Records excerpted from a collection
──────

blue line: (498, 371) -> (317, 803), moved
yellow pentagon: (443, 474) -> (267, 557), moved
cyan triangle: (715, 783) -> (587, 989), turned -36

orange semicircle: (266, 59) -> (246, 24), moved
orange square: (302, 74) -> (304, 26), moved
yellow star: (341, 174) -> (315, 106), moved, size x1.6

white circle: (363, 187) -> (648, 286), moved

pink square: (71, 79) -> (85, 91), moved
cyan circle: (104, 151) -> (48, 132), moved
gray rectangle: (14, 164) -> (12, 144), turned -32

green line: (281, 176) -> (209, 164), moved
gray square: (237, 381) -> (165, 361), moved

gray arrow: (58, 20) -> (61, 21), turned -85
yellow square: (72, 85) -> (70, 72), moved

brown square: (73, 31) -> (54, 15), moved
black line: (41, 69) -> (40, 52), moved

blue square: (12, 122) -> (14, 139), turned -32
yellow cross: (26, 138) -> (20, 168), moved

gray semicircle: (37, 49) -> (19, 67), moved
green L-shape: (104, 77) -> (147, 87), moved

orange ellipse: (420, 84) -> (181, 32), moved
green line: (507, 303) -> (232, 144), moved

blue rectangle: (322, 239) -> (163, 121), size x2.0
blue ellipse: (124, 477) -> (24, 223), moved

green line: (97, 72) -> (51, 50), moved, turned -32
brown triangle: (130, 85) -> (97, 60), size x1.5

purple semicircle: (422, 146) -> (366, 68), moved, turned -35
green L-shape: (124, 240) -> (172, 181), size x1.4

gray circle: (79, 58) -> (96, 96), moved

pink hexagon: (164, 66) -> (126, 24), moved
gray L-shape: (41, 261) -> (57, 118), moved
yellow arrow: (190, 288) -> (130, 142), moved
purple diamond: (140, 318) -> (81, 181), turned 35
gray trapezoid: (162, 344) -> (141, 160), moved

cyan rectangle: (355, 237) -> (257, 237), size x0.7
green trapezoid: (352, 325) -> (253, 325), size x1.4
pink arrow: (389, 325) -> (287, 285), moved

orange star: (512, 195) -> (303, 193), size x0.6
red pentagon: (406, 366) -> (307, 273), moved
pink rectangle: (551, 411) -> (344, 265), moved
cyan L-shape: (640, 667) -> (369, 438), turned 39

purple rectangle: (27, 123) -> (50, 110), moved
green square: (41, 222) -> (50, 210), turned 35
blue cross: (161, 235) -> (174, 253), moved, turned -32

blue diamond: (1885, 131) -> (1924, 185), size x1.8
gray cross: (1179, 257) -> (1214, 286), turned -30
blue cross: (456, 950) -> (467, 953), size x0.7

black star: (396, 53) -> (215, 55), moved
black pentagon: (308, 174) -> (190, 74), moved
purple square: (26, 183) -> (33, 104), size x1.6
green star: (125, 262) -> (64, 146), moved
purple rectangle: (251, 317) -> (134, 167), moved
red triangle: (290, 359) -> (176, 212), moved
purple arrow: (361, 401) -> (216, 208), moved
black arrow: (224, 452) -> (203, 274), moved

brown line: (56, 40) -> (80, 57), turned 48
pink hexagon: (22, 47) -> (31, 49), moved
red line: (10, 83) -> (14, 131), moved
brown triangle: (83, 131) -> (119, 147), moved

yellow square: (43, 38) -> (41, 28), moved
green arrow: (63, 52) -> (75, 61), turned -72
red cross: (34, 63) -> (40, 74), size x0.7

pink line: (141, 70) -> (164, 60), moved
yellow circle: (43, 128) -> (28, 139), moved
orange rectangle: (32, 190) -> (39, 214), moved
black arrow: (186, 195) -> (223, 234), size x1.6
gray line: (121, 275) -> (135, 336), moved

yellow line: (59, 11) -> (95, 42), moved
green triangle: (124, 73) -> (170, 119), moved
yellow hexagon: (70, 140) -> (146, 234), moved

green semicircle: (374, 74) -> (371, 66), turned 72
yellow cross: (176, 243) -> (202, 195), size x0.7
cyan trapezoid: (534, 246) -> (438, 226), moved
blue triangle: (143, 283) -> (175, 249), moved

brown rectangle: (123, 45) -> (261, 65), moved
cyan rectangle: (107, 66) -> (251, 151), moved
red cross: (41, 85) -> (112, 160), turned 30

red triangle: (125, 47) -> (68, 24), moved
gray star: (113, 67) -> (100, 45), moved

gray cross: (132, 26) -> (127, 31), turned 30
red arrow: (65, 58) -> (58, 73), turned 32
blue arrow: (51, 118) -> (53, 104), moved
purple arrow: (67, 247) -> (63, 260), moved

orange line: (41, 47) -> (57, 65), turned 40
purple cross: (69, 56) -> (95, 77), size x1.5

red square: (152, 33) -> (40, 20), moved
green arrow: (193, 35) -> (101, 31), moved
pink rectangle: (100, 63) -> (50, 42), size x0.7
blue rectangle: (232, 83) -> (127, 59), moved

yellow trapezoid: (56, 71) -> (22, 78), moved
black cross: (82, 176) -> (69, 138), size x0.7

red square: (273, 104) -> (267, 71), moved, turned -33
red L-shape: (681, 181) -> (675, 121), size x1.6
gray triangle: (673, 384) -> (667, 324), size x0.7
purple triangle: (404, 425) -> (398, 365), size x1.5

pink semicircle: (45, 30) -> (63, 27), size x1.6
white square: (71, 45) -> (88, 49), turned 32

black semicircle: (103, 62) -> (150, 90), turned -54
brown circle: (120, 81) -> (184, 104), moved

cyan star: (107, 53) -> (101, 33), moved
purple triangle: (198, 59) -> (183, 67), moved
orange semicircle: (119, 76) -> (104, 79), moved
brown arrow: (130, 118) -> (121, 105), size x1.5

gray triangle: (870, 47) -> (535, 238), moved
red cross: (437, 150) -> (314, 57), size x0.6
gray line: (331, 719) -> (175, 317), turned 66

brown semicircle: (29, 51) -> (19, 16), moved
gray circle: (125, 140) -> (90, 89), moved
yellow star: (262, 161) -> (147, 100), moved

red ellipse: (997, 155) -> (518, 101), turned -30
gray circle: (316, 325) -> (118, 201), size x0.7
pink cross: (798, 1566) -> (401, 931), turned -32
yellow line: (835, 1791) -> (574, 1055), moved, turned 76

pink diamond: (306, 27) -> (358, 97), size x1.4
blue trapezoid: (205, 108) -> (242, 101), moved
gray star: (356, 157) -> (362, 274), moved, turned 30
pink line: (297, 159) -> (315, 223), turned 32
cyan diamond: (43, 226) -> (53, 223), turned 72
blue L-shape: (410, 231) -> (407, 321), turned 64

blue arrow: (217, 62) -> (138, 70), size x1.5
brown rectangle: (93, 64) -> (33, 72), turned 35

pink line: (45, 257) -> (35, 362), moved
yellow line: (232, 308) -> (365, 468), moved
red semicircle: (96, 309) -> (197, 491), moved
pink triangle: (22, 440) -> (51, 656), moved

──────

## What you need to do:
Exactly as they appear above, set down all of the records once more.

## Response:
blue line: (498, 371) -> (317, 803), moved
yellow pentagon: (443, 474) -> (267, 557), moved
cyan triangle: (715, 783) -> (587, 989), turned -36

orange semicircle: (266, 59) -> (246, 24), moved
orange square: (302, 74) -> (304, 26), moved
yellow star: (341, 174) -> (315, 106), moved, size x1.6

white circle: (363, 187) -> (648, 286), moved

pink square: (71, 79) -> (85, 91), moved
cyan circle: (104, 151) -> (48, 132), moved
gray rectangle: (14, 164) -> (12, 144), turned -32

green line: (281, 176) -> (209, 164), moved
gray square: (237, 381) -> (165, 361), moved

gray arrow: (58, 20) -> (61, 21), turned -85
yellow square: (72, 85) -> (70, 72), moved

brown square: (73, 31) -> (54, 15), moved
black line: (41, 69) -> (40, 52), moved

blue square: (12, 122) -> (14, 139), turned -32
yellow cross: (26, 138) -> (20, 168), moved

gray semicircle: (37, 49) -> (19, 67), moved
green L-shape: (104, 77) -> (147, 87), moved

orange ellipse: (420, 84) -> (181, 32), moved
green line: (507, 303) -> (232, 144), moved

blue rectangle: (322, 239) -> (163, 121), size x2.0
blue ellipse: (124, 477) -> (24, 223), moved

green line: (97, 72) -> (51, 50), moved, turned -32
brown triangle: (130, 85) -> (97, 60), size x1.5

purple semicircle: (422, 146) -> (366, 68), moved, turned -35
green L-shape: (124, 240) -> (172, 181), size x1.4

gray circle: (79, 58) -> (96, 96), moved

pink hexagon: (164, 66) -> (126, 24), moved
gray L-shape: (41, 261) -> (57, 118), moved
yellow arrow: (190, 288) -> (130, 142), moved
purple diamond: (140, 318) -> (81, 181), turned 35
gray trapezoid: (162, 344) -> (141, 160), moved

cyan rectangle: (355, 237) -> (257, 237), size x0.7
green trapezoid: (352, 325) -> (253, 325), size x1.4
pink arrow: (389, 325) -> (287, 285), moved

orange star: (512, 195) -> (303, 193), size x0.6
red pentagon: (406, 366) -> (307, 273), moved
pink rectangle: (551, 411) -> (344, 265), moved
cyan L-shape: (640, 667) -> (369, 438), turned 39

purple rectangle: (27, 123) -> (50, 110), moved
green square: (41, 222) -> (50, 210), turned 35
blue cross: (161, 235) -> (174, 253), moved, turned -32

blue diamond: (1885, 131) -> (1924, 185), size x1.8
gray cross: (1179, 257) -> (1214, 286), turned -30
blue cross: (456, 950) -> (467, 953), size x0.7

black star: (396, 53) -> (215, 55), moved
black pentagon: (308, 174) -> (190, 74), moved
purple square: (26, 183) -> (33, 104), size x1.6
green star: (125, 262) -> (64, 146), moved
purple rectangle: (251, 317) -> (134, 167), moved
red triangle: (290, 359) -> (176, 212), moved
purple arrow: (361, 401) -> (216, 208), moved
black arrow: (224, 452) -> (203, 274), moved

brown line: (56, 40) -> (80, 57), turned 48
pink hexagon: (22, 47) -> (31, 49), moved
red line: (10, 83) -> (14, 131), moved
brown triangle: (83, 131) -> (119, 147), moved

yellow square: (43, 38) -> (41, 28), moved
green arrow: (63, 52) -> (75, 61), turned -72
red cross: (34, 63) -> (40, 74), size x0.7

pink line: (141, 70) -> (164, 60), moved
yellow circle: (43, 128) -> (28, 139), moved
orange rectangle: (32, 190) -> (39, 214), moved
black arrow: (186, 195) -> (223, 234), size x1.6
gray line: (121, 275) -> (135, 336), moved

yellow line: (59, 11) -> (95, 42), moved
green triangle: (124, 73) -> (170, 119), moved
yellow hexagon: (70, 140) -> (146, 234), moved

green semicircle: (374, 74) -> (371, 66), turned 72
yellow cross: (176, 243) -> (202, 195), size x0.7
cyan trapezoid: (534, 246) -> (438, 226), moved
blue triangle: (143, 283) -> (175, 249), moved

brown rectangle: (123, 45) -> (261, 65), moved
cyan rectangle: (107, 66) -> (251, 151), moved
red cross: (41, 85) -> (112, 160), turned 30

red triangle: (125, 47) -> (68, 24), moved
gray star: (113, 67) -> (100, 45), moved

gray cross: (132, 26) -> (127, 31), turned 30
red arrow: (65, 58) -> (58, 73), turned 32
blue arrow: (51, 118) -> (53, 104), moved
purple arrow: (67, 247) -> (63, 260), moved

orange line: (41, 47) -> (57, 65), turned 40
purple cross: (69, 56) -> (95, 77), size x1.5

red square: (152, 33) -> (40, 20), moved
green arrow: (193, 35) -> (101, 31), moved
pink rectangle: (100, 63) -> (50, 42), size x0.7
blue rectangle: (232, 83) -> (127, 59), moved

yellow trapezoid: (56, 71) -> (22, 78), moved
black cross: (82, 176) -> (69, 138), size x0.7

red square: (273, 104) -> (267, 71), moved, turned -33
red L-shape: (681, 181) -> (675, 121), size x1.6
gray triangle: (673, 384) -> (667, 324), size x0.7
purple triangle: (404, 425) -> (398, 365), size x1.5

pink semicircle: (45, 30) -> (63, 27), size x1.6
white square: (71, 45) -> (88, 49), turned 32

black semicircle: (103, 62) -> (150, 90), turned -54
brown circle: (120, 81) -> (184, 104), moved

cyan star: (107, 53) -> (101, 33), moved
purple triangle: (198, 59) -> (183, 67), moved
orange semicircle: (119, 76) -> (104, 79), moved
brown arrow: (130, 118) -> (121, 105), size x1.5

gray triangle: (870, 47) -> (535, 238), moved
red cross: (437, 150) -> (314, 57), size x0.6
gray line: (331, 719) -> (175, 317), turned 66

brown semicircle: (29, 51) -> (19, 16), moved
gray circle: (125, 140) -> (90, 89), moved
yellow star: (262, 161) -> (147, 100), moved

red ellipse: (997, 155) -> (518, 101), turned -30
gray circle: (316, 325) -> (118, 201), size x0.7
pink cross: (798, 1566) -> (401, 931), turned -32
yellow line: (835, 1791) -> (574, 1055), moved, turned 76

pink diamond: (306, 27) -> (358, 97), size x1.4
blue trapezoid: (205, 108) -> (242, 101), moved
gray star: (356, 157) -> (362, 274), moved, turned 30
pink line: (297, 159) -> (315, 223), turned 32
cyan diamond: (43, 226) -> (53, 223), turned 72
blue L-shape: (410, 231) -> (407, 321), turned 64

blue arrow: (217, 62) -> (138, 70), size x1.5
brown rectangle: (93, 64) -> (33, 72), turned 35

pink line: (45, 257) -> (35, 362), moved
yellow line: (232, 308) -> (365, 468), moved
red semicircle: (96, 309) -> (197, 491), moved
pink triangle: (22, 440) -> (51, 656), moved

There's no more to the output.